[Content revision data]
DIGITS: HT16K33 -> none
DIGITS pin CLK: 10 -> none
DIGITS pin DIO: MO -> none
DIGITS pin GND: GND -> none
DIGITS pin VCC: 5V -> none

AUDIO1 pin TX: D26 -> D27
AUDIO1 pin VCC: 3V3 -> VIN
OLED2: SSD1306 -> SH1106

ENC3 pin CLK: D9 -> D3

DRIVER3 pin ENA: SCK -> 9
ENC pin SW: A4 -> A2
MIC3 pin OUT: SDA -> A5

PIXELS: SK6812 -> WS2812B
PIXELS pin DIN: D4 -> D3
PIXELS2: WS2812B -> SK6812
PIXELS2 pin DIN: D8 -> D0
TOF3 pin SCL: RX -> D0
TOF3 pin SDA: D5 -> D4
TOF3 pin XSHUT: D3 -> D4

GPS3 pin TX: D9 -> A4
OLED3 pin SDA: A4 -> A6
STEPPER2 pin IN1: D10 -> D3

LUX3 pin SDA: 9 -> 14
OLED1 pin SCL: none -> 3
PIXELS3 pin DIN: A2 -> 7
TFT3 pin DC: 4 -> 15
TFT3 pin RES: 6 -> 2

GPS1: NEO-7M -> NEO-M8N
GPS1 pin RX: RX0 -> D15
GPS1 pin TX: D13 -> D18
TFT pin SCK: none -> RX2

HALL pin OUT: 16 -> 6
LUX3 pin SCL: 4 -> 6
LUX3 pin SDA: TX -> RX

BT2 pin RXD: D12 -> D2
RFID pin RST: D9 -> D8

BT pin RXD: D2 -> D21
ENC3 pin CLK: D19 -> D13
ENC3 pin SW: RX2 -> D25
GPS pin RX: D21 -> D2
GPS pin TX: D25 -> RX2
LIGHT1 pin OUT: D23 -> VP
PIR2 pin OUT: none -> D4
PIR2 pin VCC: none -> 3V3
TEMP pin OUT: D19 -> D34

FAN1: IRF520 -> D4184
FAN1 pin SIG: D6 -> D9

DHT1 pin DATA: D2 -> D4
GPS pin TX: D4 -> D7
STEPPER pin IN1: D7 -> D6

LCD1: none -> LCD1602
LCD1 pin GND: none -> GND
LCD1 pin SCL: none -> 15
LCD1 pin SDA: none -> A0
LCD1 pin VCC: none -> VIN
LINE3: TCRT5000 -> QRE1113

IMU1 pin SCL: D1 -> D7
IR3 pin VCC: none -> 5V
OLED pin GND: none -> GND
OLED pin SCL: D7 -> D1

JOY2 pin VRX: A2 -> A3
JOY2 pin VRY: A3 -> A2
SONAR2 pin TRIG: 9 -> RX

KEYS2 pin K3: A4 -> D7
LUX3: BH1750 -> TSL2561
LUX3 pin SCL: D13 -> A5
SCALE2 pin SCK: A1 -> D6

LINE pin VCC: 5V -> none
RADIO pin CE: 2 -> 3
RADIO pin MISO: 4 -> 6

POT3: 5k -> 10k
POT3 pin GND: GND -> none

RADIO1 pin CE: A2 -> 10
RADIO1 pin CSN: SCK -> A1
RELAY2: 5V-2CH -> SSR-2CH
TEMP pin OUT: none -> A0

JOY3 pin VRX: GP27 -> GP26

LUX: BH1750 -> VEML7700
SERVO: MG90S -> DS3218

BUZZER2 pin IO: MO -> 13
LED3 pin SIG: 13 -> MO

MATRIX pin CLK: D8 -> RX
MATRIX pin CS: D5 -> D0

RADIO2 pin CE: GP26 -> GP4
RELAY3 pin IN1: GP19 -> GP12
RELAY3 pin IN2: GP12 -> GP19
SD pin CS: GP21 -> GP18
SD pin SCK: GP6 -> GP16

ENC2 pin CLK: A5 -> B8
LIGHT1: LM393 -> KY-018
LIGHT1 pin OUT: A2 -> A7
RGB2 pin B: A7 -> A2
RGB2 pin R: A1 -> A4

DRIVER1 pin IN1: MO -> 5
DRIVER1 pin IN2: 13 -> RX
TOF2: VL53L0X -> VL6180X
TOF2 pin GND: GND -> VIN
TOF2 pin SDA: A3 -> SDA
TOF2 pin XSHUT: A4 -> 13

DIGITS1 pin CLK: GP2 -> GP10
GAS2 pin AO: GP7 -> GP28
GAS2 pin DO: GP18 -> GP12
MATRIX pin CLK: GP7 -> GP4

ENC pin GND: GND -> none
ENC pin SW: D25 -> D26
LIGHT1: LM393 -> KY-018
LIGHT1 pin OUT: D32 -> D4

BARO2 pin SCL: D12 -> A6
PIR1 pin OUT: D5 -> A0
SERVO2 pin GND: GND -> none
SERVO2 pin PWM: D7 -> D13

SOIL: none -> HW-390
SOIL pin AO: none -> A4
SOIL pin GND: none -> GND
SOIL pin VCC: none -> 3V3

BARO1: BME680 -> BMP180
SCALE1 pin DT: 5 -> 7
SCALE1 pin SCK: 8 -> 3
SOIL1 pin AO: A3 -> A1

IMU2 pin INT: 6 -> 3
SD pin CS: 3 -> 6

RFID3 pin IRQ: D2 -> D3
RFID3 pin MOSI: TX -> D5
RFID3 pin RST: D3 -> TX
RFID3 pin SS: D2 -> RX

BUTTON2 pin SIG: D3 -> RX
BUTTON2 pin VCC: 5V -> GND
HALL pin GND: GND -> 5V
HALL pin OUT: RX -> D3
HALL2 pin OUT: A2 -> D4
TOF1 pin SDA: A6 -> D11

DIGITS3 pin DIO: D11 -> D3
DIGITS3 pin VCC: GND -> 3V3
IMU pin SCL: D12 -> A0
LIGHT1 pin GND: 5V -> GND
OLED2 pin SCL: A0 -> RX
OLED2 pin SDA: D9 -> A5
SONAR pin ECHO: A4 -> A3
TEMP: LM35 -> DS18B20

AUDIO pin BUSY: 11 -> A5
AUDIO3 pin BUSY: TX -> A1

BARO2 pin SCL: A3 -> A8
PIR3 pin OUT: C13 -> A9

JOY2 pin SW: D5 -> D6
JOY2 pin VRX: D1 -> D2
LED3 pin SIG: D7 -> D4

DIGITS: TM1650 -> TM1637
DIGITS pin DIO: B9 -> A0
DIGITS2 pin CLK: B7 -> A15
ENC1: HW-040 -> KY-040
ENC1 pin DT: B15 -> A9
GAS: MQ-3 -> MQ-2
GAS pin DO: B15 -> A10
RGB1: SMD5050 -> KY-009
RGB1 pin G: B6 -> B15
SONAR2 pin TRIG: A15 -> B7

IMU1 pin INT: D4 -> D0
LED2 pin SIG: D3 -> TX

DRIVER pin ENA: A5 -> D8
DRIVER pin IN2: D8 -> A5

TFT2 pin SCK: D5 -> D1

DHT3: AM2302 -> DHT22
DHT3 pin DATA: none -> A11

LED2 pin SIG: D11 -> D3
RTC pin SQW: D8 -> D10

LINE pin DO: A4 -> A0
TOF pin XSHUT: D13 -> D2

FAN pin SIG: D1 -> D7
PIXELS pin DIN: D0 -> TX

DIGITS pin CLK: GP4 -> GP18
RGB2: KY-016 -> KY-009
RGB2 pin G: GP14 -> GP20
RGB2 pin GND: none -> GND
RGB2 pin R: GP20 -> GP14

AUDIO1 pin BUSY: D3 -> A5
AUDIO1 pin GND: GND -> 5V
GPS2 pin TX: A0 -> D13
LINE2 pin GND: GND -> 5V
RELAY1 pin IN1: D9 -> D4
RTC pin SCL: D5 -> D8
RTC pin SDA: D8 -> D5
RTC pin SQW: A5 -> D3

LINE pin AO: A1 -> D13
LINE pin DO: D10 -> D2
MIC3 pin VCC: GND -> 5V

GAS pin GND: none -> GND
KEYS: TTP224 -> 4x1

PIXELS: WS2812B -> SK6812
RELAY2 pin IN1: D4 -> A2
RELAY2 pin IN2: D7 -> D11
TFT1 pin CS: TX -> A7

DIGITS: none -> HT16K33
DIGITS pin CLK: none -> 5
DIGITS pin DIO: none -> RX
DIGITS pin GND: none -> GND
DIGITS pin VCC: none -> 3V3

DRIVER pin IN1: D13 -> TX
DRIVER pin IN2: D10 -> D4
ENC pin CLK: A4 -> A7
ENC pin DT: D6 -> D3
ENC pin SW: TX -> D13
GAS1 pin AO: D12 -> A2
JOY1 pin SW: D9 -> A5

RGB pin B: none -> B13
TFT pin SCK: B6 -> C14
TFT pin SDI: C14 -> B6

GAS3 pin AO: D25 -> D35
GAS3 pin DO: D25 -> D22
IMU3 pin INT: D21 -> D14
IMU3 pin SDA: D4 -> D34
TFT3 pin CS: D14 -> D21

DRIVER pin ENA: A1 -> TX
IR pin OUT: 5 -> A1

- ACTIVITY
Starting with the line that holds "DIGITS: none -> HT16K33" and ending with the line that holds "TFT pin SCK: B6 -> C14", retype every line in the data above exactly, and nothing else.

- ANSWER FOR THIS EXERCISE
DIGITS: none -> HT16K33
DIGITS pin CLK: none -> 5
DIGITS pin DIO: none -> RX
DIGITS pin GND: none -> GND
DIGITS pin VCC: none -> 3V3

DRIVER pin IN1: D13 -> TX
DRIVER pin IN2: D10 -> D4
ENC pin CLK: A4 -> A7
ENC pin DT: D6 -> D3
ENC pin SW: TX -> D13
GAS1 pin AO: D12 -> A2
JOY1 pin SW: D9 -> A5

RGB pin B: none -> B13
TFT pin SCK: B6 -> C14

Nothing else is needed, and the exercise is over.